§ About this task
If a line in the data below includes the string "cyan", please return a copy of it.

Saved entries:

=== Section Start ===

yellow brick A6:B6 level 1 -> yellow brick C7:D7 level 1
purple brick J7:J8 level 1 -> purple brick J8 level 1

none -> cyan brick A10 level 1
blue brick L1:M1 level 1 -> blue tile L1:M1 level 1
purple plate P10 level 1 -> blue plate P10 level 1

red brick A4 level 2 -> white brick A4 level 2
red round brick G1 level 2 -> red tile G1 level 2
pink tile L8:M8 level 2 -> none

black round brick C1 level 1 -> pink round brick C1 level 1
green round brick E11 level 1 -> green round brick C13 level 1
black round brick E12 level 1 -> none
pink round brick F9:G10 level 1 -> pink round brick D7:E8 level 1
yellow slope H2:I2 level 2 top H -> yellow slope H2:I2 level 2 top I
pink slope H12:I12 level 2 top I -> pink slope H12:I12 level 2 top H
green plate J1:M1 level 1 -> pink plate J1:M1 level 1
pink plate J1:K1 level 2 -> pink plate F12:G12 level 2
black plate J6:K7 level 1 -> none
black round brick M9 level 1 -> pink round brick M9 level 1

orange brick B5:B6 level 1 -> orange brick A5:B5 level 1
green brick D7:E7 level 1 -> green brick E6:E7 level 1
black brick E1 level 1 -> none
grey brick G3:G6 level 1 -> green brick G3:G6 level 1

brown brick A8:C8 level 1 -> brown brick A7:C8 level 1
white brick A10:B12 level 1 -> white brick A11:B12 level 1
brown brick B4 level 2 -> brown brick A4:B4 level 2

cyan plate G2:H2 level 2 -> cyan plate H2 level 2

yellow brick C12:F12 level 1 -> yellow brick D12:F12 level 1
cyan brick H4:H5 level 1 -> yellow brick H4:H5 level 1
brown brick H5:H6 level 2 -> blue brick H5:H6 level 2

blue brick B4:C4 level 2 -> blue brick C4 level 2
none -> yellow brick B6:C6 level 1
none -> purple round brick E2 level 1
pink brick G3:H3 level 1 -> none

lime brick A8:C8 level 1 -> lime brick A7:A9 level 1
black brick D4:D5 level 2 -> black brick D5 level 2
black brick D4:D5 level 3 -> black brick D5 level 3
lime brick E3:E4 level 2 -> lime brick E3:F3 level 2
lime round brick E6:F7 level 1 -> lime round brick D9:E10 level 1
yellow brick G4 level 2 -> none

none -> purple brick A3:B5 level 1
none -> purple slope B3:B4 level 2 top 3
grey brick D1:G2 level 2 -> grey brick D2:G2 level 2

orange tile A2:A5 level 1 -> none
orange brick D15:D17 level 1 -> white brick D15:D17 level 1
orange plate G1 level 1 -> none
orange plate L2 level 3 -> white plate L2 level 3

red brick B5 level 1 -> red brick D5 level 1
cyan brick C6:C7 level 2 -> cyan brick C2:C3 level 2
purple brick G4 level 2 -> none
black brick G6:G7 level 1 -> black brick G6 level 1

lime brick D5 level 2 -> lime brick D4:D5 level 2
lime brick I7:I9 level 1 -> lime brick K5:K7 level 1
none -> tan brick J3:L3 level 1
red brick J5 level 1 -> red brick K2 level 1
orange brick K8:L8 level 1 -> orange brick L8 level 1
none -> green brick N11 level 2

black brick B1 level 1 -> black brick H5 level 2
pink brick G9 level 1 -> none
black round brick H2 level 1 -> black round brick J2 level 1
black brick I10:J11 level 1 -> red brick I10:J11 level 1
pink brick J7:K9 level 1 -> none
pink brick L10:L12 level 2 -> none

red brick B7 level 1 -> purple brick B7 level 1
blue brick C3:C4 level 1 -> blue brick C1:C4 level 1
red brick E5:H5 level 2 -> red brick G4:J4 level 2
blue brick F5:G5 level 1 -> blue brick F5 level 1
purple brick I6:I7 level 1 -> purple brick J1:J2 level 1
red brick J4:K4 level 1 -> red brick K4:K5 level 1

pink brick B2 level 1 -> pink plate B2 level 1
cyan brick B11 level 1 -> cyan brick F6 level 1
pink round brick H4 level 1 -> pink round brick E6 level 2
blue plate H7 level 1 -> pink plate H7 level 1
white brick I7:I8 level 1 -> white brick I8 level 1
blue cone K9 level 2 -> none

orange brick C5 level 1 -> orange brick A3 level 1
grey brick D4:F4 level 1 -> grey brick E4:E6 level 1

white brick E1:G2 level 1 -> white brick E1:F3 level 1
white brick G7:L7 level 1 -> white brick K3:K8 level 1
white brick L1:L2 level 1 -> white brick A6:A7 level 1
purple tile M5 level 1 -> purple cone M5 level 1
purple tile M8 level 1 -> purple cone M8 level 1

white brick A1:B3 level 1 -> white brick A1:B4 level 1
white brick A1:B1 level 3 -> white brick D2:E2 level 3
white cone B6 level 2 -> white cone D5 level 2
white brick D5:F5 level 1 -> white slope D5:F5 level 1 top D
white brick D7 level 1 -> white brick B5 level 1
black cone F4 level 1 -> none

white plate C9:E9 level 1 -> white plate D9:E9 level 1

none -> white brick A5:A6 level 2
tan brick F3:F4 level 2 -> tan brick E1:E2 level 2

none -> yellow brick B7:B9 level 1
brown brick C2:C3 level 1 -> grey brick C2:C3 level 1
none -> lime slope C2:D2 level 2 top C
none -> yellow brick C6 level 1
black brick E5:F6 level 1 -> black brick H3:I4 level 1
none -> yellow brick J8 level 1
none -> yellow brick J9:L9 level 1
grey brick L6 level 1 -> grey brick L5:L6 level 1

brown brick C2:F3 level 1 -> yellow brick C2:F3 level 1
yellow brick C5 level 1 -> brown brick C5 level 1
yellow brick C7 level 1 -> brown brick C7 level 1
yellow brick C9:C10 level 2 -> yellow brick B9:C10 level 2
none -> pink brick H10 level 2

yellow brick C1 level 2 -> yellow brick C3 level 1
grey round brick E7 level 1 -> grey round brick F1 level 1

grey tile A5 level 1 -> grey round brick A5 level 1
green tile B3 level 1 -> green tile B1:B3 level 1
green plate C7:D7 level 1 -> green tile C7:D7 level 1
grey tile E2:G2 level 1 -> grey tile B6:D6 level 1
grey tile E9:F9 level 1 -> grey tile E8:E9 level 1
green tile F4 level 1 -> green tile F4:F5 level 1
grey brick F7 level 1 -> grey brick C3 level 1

=== Section End ===

§ Answer section
none -> cyan brick A10 level 1
cyan plate G2:H2 level 2 -> cyan plate H2 level 2
cyan brick H4:H5 level 1 -> yellow brick H4:H5 level 1
cyan brick C6:C7 level 2 -> cyan brick C2:C3 level 2
cyan brick B11 level 1 -> cyan brick F6 level 1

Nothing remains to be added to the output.